Write out the entries below word for word, all of them, with nothing changed.

(Entries from a collection)
begin

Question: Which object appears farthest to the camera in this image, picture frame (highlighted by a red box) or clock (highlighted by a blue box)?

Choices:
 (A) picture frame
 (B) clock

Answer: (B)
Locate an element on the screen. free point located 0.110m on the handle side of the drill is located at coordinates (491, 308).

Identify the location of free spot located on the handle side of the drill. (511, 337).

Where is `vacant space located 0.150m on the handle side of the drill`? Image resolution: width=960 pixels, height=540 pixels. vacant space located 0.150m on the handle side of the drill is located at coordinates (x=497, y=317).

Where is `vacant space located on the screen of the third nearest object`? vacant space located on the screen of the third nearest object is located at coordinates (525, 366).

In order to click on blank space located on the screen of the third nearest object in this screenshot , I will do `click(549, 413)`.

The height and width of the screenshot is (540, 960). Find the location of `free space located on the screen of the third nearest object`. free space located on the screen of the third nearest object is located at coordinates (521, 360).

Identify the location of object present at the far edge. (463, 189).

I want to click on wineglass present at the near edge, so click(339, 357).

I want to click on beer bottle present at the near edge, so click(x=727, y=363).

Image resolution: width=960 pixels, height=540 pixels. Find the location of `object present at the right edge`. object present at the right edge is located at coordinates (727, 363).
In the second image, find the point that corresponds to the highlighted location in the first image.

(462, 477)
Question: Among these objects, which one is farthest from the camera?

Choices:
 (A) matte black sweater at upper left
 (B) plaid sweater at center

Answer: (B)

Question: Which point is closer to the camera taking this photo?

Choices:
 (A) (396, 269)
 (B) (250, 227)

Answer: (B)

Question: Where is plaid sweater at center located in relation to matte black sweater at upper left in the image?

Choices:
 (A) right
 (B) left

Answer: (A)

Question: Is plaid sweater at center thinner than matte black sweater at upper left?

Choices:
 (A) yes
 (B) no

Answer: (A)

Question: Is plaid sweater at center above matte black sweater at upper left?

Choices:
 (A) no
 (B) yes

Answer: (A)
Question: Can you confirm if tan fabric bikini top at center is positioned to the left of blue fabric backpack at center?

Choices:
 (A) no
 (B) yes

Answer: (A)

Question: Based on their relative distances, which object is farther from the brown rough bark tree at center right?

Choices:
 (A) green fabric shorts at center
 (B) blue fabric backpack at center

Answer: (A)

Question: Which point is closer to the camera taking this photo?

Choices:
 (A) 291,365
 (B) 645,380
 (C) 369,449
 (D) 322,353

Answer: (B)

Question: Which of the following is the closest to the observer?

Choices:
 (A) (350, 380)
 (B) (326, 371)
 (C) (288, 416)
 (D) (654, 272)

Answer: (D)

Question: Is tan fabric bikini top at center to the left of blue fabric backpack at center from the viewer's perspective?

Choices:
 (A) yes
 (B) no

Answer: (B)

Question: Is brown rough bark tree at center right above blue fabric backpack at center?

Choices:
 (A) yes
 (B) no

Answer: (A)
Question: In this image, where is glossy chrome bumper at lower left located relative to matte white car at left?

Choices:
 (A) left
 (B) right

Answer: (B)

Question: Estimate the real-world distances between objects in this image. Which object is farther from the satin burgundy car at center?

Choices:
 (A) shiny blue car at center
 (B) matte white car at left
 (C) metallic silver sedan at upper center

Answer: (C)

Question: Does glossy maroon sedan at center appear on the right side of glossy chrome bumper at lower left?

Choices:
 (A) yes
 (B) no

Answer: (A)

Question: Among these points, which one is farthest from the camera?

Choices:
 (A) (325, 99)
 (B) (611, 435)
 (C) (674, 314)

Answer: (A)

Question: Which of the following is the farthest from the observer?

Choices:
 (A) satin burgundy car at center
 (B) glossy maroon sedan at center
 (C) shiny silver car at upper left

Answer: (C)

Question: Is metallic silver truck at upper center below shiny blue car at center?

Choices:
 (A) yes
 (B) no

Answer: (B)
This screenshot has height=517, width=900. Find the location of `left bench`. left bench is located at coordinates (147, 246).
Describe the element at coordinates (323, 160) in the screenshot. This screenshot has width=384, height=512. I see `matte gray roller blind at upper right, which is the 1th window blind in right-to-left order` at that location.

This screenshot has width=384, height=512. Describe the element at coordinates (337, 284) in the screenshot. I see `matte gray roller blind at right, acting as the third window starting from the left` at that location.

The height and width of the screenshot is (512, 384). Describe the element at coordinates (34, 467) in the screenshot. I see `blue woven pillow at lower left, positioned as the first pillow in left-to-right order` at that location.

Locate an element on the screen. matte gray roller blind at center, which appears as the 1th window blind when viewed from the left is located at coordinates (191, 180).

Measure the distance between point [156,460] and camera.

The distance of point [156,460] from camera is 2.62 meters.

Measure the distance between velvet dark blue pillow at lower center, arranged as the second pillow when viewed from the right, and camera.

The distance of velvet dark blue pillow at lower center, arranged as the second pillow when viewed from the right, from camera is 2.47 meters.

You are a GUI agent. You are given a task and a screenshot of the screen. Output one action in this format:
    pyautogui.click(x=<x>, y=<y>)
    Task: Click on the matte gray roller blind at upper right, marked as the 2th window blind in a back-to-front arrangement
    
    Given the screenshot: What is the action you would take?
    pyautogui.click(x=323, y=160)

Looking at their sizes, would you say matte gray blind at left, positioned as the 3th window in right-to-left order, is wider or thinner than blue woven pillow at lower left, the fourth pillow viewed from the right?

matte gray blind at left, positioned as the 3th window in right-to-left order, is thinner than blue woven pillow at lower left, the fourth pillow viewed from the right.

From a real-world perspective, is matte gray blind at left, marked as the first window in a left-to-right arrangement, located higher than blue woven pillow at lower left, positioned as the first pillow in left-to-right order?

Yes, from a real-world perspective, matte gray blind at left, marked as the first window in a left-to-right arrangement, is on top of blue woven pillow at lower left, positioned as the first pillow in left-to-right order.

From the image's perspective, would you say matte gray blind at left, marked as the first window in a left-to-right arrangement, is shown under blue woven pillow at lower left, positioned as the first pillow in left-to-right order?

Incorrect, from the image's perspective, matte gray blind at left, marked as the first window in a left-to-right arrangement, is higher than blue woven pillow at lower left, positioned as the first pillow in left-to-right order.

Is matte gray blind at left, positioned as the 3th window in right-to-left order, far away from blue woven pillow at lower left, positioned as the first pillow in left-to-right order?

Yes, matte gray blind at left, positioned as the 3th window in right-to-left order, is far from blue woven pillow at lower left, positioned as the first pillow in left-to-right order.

end

Answer to this task:
Question: Which object appears farthest to the camera in this image, picture frame (highlighted by a red box) or clock (highlighted by a blue box)?

Choices:
 (A) picture frame
 (B) clock

Answer: (B)
Locate an element on the screen. free point located 0.110m on the handle side of the drill is located at coordinates (491, 308).

Identify the location of free spot located on the handle side of the drill. (511, 337).

Where is `vacant space located 0.150m on the handle side of the drill`? Image resolution: width=960 pixels, height=540 pixels. vacant space located 0.150m on the handle side of the drill is located at coordinates (x=497, y=317).

Where is `vacant space located on the screen of the third nearest object`? vacant space located on the screen of the third nearest object is located at coordinates (525, 366).

In order to click on blank space located on the screen of the third nearest object in this screenshot , I will do `click(549, 413)`.

The height and width of the screenshot is (540, 960). Find the location of `free space located on the screen of the third nearest object`. free space located on the screen of the third nearest object is located at coordinates (521, 360).

Identify the location of object present at the far edge. (463, 189).

I want to click on wineglass present at the near edge, so click(339, 357).

I want to click on beer bottle present at the near edge, so click(x=727, y=363).

Image resolution: width=960 pixels, height=540 pixels. Find the location of `object present at the right edge`. object present at the right edge is located at coordinates (727, 363).
In the second image, find the point that corresponds to the highlighted location in the first image.

(462, 477)
Question: Among these objects, which one is farthest from the camera?

Choices:
 (A) matte black sweater at upper left
 (B) plaid sweater at center

Answer: (B)

Question: Which point is closer to the camera taking this photo?

Choices:
 (A) (396, 269)
 (B) (250, 227)

Answer: (B)

Question: Where is plaid sweater at center located in relation to matte black sweater at upper left in the image?

Choices:
 (A) right
 (B) left

Answer: (A)

Question: Is plaid sweater at center thinner than matte black sweater at upper left?

Choices:
 (A) yes
 (B) no

Answer: (A)

Question: Is plaid sweater at center above matte black sweater at upper left?

Choices:
 (A) no
 (B) yes

Answer: (A)
Question: Can you confirm if tan fabric bikini top at center is positioned to the left of blue fabric backpack at center?

Choices:
 (A) no
 (B) yes

Answer: (A)

Question: Based on their relative distances, which object is farther from the brown rough bark tree at center right?

Choices:
 (A) green fabric shorts at center
 (B) blue fabric backpack at center

Answer: (A)

Question: Which point is closer to the camera taking this photo?

Choices:
 (A) 291,365
 (B) 645,380
 (C) 369,449
 (D) 322,353

Answer: (B)

Question: Which of the following is the closest to the observer?

Choices:
 (A) (350, 380)
 (B) (326, 371)
 (C) (288, 416)
 (D) (654, 272)

Answer: (D)

Question: Is tan fabric bikini top at center to the left of blue fabric backpack at center from the viewer's perspective?

Choices:
 (A) yes
 (B) no

Answer: (B)

Question: Is brown rough bark tree at center right above blue fabric backpack at center?

Choices:
 (A) yes
 (B) no

Answer: (A)
Question: In this image, where is glossy chrome bumper at lower left located relative to matte white car at left?

Choices:
 (A) left
 (B) right

Answer: (B)

Question: Estimate the real-world distances between objects in this image. Which object is farther from the satin burgundy car at center?

Choices:
 (A) shiny blue car at center
 (B) matte white car at left
 (C) metallic silver sedan at upper center

Answer: (C)

Question: Does glossy maroon sedan at center appear on the right side of glossy chrome bumper at lower left?

Choices:
 (A) yes
 (B) no

Answer: (A)

Question: Among these points, which one is farthest from the camera?

Choices:
 (A) (325, 99)
 (B) (611, 435)
 (C) (674, 314)

Answer: (A)

Question: Which of the following is the farthest from the observer?

Choices:
 (A) satin burgundy car at center
 (B) glossy maroon sedan at center
 (C) shiny silver car at upper left

Answer: (C)

Question: Is metallic silver truck at upper center below shiny blue car at center?

Choices:
 (A) yes
 (B) no

Answer: (B)
This screenshot has height=517, width=900. Find the location of `left bench`. left bench is located at coordinates (147, 246).
Describe the element at coordinates (323, 160) in the screenshot. This screenshot has width=384, height=512. I see `matte gray roller blind at upper right, which is the 1th window blind in right-to-left order` at that location.

This screenshot has width=384, height=512. Describe the element at coordinates (337, 284) in the screenshot. I see `matte gray roller blind at right, acting as the third window starting from the left` at that location.

The height and width of the screenshot is (512, 384). Describe the element at coordinates (34, 467) in the screenshot. I see `blue woven pillow at lower left, positioned as the first pillow in left-to-right order` at that location.

Locate an element on the screen. matte gray roller blind at center, which appears as the 1th window blind when viewed from the left is located at coordinates (191, 180).

Measure the distance between point [156,460] and camera.

The distance of point [156,460] from camera is 2.62 meters.

Measure the distance between velvet dark blue pillow at lower center, arranged as the second pillow when viewed from the right, and camera.

The distance of velvet dark blue pillow at lower center, arranged as the second pillow when viewed from the right, from camera is 2.47 meters.

You are a GUI agent. You are given a task and a screenshot of the screen. Output one action in this format:
    pyautogui.click(x=<x>, y=<y>)
    Task: Click on the matte gray roller blind at upper right, marked as the 2th window blind in a back-to-front arrangement
    
    Given the screenshot: What is the action you would take?
    pyautogui.click(x=323, y=160)

Looking at their sizes, would you say matte gray blind at left, positioned as the 3th window in right-to-left order, is wider or thinner than blue woven pillow at lower left, the fourth pillow viewed from the right?

matte gray blind at left, positioned as the 3th window in right-to-left order, is thinner than blue woven pillow at lower left, the fourth pillow viewed from the right.

From a real-world perspective, is matte gray blind at left, marked as the first window in a left-to-right arrangement, located higher than blue woven pillow at lower left, positioned as the first pillow in left-to-right order?

Yes, from a real-world perspective, matte gray blind at left, marked as the first window in a left-to-right arrangement, is on top of blue woven pillow at lower left, positioned as the first pillow in left-to-right order.

From the image's perspective, would you say matte gray blind at left, marked as the first window in a left-to-right arrangement, is shown under blue woven pillow at lower left, positioned as the first pillow in left-to-right order?

Incorrect, from the image's perspective, matte gray blind at left, marked as the first window in a left-to-right arrangement, is higher than blue woven pillow at lower left, positioned as the first pillow in left-to-right order.

Is matte gray blind at left, positioned as the 3th window in right-to-left order, far away from blue woven pillow at lower left, positioned as the first pillow in left-to-right order?

Yes, matte gray blind at left, positioned as the 3th window in right-to-left order, is far from blue woven pillow at lower left, positioned as the first pillow in left-to-right order.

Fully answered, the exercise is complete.